### Directions
Transcribe every entry word for word, leaving out all images.

Colored object counts:

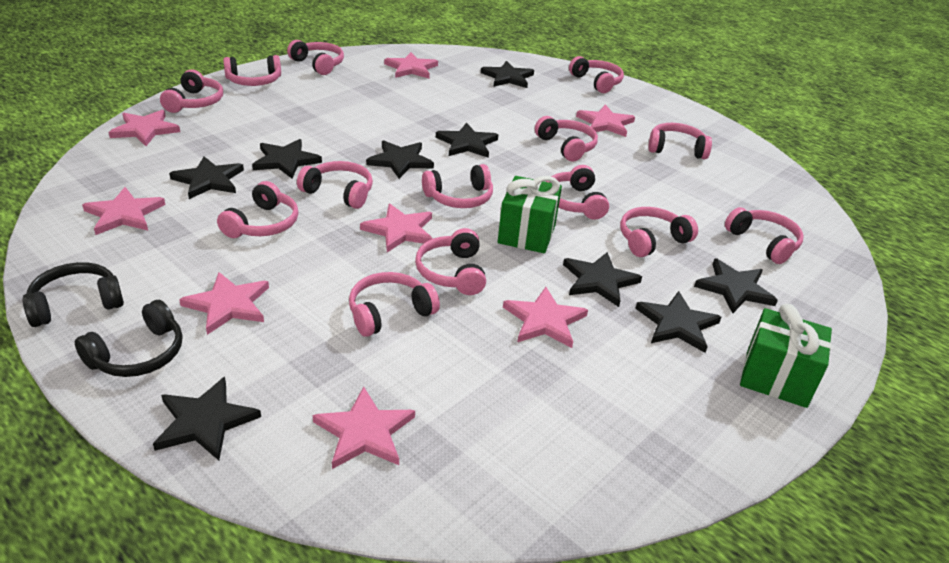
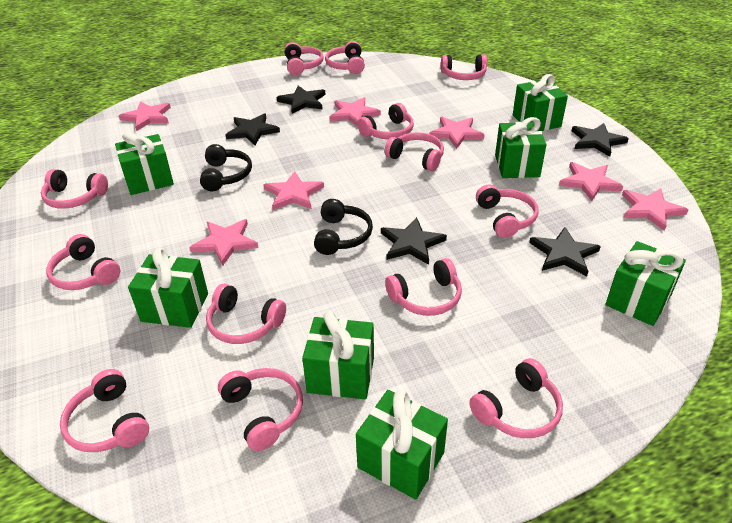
black star: 9 -> 5
green gift: 2 -> 7
pink headphones: 14 -> 13
pink star: 8 -> 7

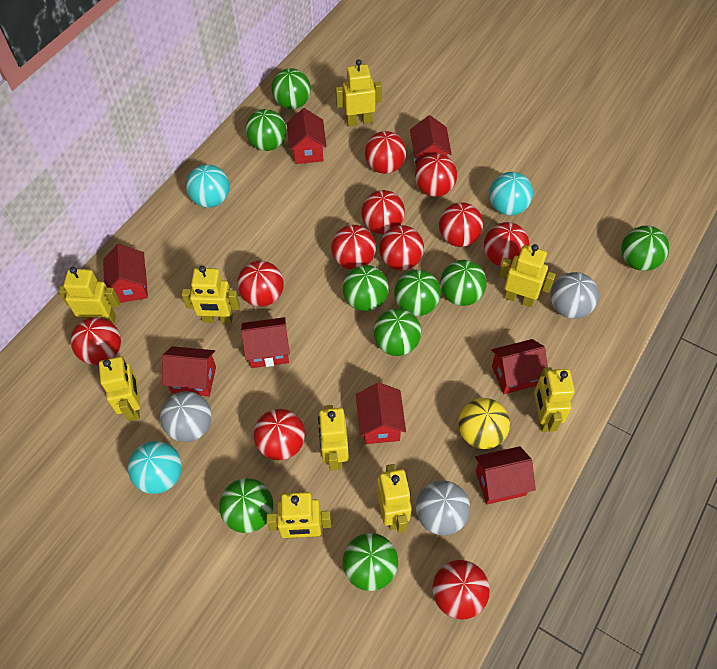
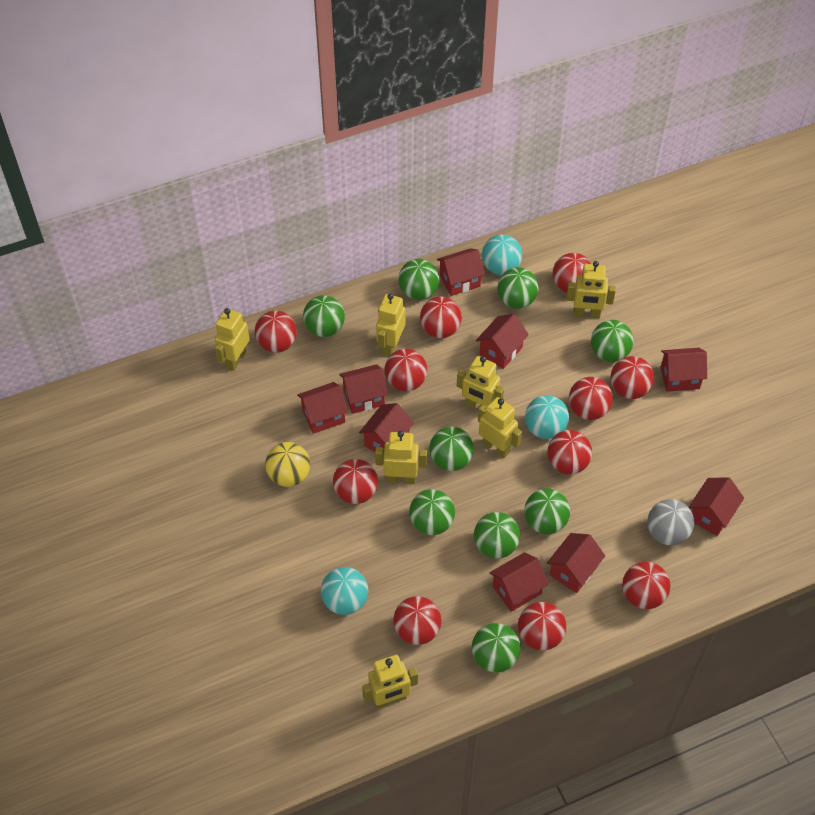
grey ball: 3 -> 1
red house: 8 -> 9
yellow robot: 9 -> 7

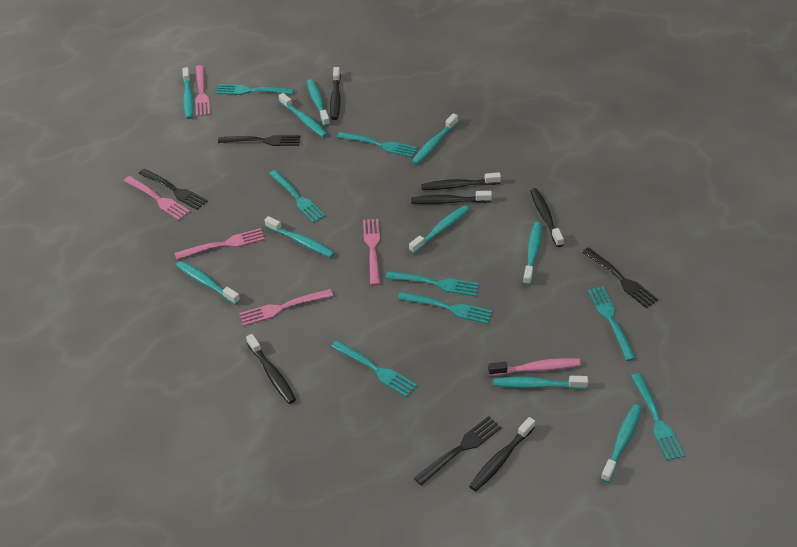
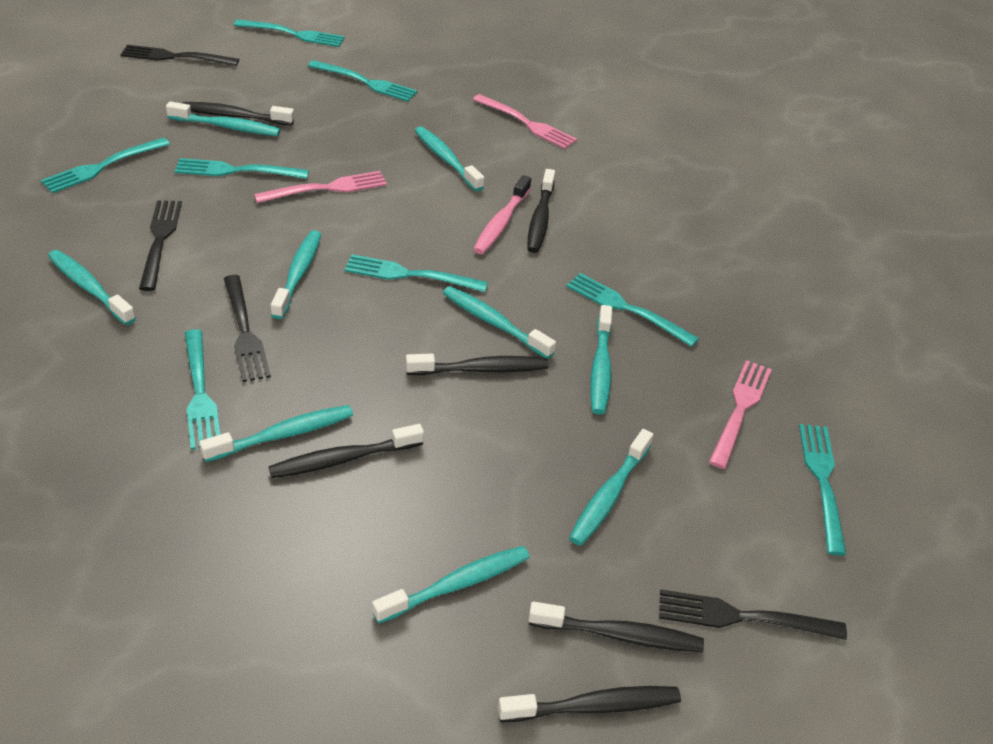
pink fork: 5 -> 3
turquoise toothbrush: 10 -> 9

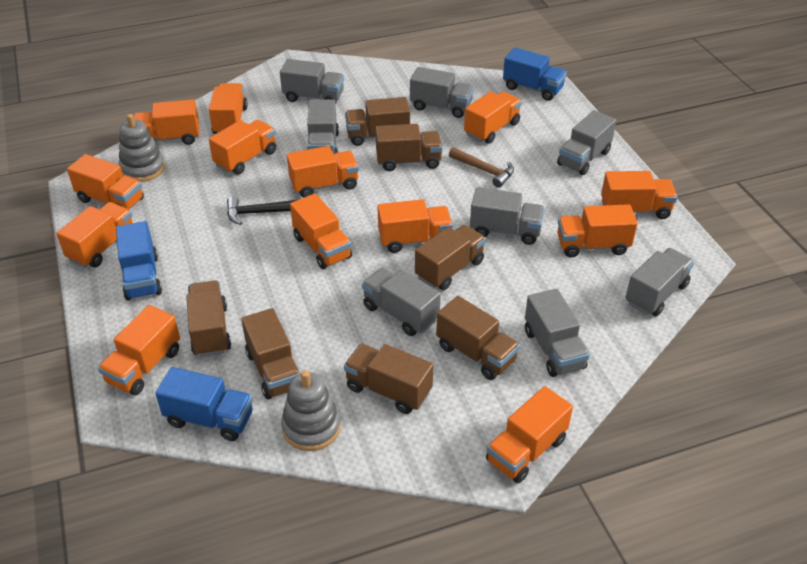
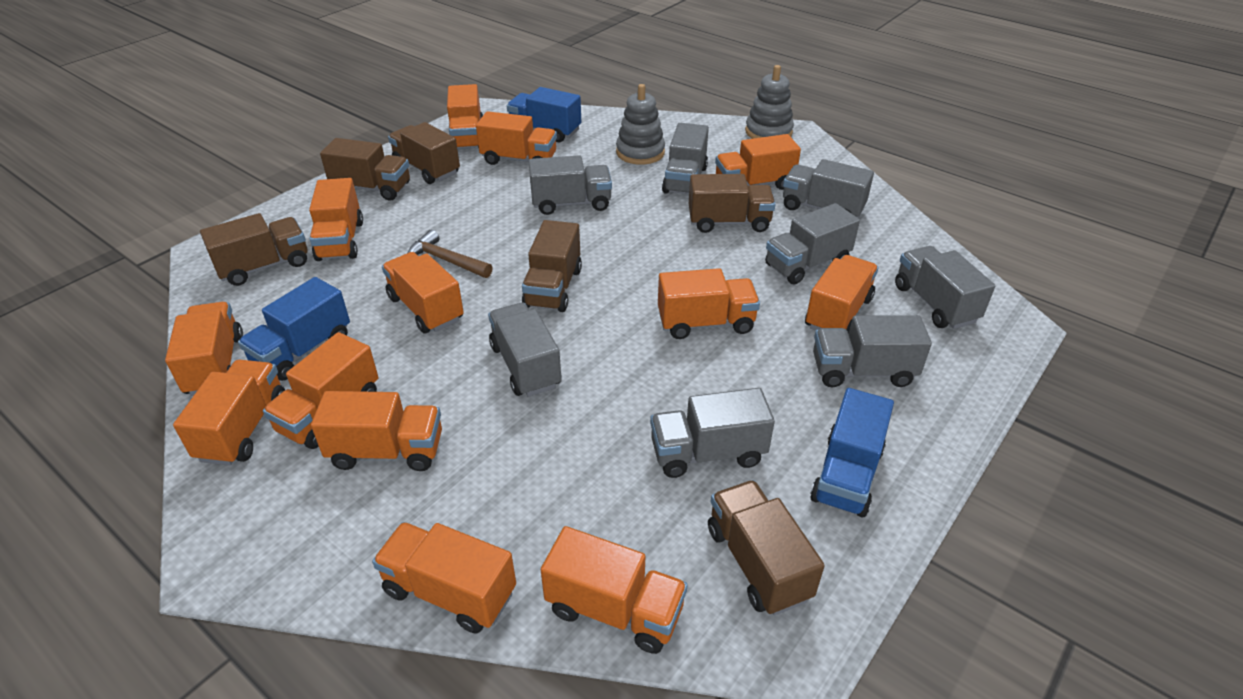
black hammer: 1 -> 0
brown truck: 7 -> 6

### Answer to this task
black star: 9 -> 5
green gift: 2 -> 7
pink headphones: 14 -> 13
pink star: 8 -> 7

grey ball: 3 -> 1
red house: 8 -> 9
yellow robot: 9 -> 7

pink fork: 5 -> 3
turquoise toothbrush: 10 -> 9

black hammer: 1 -> 0
brown truck: 7 -> 6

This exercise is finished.